** Work to be completed **
Please repeat the records below exactly, from the first line through the line containing "tan slope I3:I5 level 1 top 3 -> none", and nothing more.

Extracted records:
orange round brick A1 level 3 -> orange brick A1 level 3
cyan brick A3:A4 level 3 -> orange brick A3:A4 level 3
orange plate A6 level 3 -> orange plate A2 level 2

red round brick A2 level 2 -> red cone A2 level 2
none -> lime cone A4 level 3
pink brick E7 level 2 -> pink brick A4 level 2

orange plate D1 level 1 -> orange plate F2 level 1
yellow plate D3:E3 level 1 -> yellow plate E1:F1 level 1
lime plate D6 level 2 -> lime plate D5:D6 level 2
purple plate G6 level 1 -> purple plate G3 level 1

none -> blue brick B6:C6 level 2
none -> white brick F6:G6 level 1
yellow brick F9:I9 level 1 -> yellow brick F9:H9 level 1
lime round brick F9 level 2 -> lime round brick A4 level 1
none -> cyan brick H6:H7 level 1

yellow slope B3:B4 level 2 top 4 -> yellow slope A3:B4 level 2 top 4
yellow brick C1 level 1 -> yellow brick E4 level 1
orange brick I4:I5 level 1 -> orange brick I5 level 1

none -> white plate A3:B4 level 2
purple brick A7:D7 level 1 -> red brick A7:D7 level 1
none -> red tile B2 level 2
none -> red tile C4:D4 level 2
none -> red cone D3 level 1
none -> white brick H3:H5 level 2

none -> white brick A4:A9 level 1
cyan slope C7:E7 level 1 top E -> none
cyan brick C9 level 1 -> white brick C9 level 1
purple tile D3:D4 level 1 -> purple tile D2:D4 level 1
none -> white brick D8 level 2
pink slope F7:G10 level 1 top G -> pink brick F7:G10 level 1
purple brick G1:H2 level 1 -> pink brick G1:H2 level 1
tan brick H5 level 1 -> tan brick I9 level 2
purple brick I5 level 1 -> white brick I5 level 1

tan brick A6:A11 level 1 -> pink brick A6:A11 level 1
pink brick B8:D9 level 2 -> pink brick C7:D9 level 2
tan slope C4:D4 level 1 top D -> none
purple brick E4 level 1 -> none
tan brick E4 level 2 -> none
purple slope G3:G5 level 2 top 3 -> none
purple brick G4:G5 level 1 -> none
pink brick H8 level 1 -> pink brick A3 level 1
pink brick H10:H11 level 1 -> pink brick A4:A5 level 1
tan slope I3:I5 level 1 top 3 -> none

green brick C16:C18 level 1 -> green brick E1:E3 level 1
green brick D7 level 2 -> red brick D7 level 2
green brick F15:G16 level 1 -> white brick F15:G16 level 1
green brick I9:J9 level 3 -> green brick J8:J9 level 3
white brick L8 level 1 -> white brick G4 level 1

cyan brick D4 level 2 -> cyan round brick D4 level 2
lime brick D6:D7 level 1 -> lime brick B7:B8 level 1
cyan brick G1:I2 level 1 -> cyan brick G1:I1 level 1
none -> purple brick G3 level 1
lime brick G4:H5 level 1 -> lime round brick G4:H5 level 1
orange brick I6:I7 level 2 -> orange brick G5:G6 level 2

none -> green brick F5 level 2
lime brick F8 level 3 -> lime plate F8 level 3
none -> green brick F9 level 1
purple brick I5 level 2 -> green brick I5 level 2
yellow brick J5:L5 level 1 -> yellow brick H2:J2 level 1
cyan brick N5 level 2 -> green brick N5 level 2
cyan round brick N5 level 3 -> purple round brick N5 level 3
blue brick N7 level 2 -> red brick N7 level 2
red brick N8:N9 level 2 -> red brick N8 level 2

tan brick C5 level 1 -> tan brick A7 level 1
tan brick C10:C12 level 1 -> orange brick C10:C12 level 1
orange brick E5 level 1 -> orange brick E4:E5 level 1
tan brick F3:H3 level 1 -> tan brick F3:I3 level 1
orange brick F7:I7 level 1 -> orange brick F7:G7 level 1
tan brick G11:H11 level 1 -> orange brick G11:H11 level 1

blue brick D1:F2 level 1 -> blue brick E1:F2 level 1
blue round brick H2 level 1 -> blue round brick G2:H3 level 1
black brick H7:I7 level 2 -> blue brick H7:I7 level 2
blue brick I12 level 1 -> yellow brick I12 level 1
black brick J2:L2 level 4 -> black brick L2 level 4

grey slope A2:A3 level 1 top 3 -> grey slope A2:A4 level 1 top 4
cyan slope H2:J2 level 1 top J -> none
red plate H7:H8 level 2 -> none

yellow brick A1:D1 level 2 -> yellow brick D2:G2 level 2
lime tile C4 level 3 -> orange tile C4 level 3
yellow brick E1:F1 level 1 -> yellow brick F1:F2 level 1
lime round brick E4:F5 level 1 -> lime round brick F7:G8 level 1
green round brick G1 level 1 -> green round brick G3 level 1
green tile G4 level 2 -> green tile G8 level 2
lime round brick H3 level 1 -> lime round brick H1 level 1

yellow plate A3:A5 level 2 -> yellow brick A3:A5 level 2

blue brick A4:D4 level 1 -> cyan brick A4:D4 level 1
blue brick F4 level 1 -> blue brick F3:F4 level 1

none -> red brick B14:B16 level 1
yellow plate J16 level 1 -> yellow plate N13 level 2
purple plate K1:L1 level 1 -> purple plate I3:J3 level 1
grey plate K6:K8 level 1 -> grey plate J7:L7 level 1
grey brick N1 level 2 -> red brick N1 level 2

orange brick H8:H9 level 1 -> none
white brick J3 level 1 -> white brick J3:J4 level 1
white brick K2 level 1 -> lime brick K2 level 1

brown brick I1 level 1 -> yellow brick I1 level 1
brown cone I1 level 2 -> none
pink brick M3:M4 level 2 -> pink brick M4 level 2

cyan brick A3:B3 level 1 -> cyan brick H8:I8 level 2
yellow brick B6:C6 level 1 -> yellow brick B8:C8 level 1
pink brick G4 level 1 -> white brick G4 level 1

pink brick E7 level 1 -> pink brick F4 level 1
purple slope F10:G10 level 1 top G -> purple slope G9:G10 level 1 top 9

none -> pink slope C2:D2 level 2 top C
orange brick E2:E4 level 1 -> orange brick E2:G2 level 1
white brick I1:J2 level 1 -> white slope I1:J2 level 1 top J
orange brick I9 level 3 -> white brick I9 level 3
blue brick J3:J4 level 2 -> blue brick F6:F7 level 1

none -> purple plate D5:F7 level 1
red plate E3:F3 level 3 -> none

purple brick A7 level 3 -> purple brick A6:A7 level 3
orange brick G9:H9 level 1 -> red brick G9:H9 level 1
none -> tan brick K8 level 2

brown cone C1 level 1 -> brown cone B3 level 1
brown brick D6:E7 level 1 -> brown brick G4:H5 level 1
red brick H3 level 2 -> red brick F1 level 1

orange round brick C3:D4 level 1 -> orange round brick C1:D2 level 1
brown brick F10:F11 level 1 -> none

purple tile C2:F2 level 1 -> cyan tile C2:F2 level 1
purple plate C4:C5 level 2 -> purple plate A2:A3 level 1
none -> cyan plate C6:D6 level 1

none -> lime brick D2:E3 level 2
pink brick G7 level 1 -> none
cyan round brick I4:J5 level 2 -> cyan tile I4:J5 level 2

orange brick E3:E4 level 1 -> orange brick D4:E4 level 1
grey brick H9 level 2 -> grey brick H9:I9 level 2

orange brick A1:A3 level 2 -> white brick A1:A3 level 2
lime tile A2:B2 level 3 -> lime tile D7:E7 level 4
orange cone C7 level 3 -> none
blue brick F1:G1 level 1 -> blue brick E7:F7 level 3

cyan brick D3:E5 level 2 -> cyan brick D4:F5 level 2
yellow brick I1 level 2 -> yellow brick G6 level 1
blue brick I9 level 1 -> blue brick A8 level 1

** Task solution **
orange round brick A1 level 3 -> orange brick A1 level 3
cyan brick A3:A4 level 3 -> orange brick A3:A4 level 3
orange plate A6 level 3 -> orange plate A2 level 2

red round brick A2 level 2 -> red cone A2 level 2
none -> lime cone A4 level 3
pink brick E7 level 2 -> pink brick A4 level 2

orange plate D1 level 1 -> orange plate F2 level 1
yellow plate D3:E3 level 1 -> yellow plate E1:F1 level 1
lime plate D6 level 2 -> lime plate D5:D6 level 2
purple plate G6 level 1 -> purple plate G3 level 1

none -> blue brick B6:C6 level 2
none -> white brick F6:G6 level 1
yellow brick F9:I9 level 1 -> yellow brick F9:H9 level 1
lime round brick F9 level 2 -> lime round brick A4 level 1
none -> cyan brick H6:H7 level 1

yellow slope B3:B4 level 2 top 4 -> yellow slope A3:B4 level 2 top 4
yellow brick C1 level 1 -> yellow brick E4 level 1
orange brick I4:I5 level 1 -> orange brick I5 level 1

none -> white plate A3:B4 level 2
purple brick A7:D7 level 1 -> red brick A7:D7 level 1
none -> red tile B2 level 2
none -> red tile C4:D4 level 2
none -> red cone D3 level 1
none -> white brick H3:H5 level 2

none -> white brick A4:A9 level 1
cyan slope C7:E7 level 1 top E -> none
cyan brick C9 level 1 -> white brick C9 level 1
purple tile D3:D4 level 1 -> purple tile D2:D4 level 1
none -> white brick D8 level 2
pink slope F7:G10 level 1 top G -> pink brick F7:G10 level 1
purple brick G1:H2 level 1 -> pink brick G1:H2 level 1
tan brick H5 level 1 -> tan brick I9 level 2
purple brick I5 level 1 -> white brick I5 level 1

tan brick A6:A11 level 1 -> pink brick A6:A11 level 1
pink brick B8:D9 level 2 -> pink brick C7:D9 level 2
tan slope C4:D4 level 1 top D -> none
purple brick E4 level 1 -> none
tan brick E4 level 2 -> none
purple slope G3:G5 level 2 top 3 -> none
purple brick G4:G5 level 1 -> none
pink brick H8 level 1 -> pink brick A3 level 1
pink brick H10:H11 level 1 -> pink brick A4:A5 level 1
tan slope I3:I5 level 1 top 3 -> none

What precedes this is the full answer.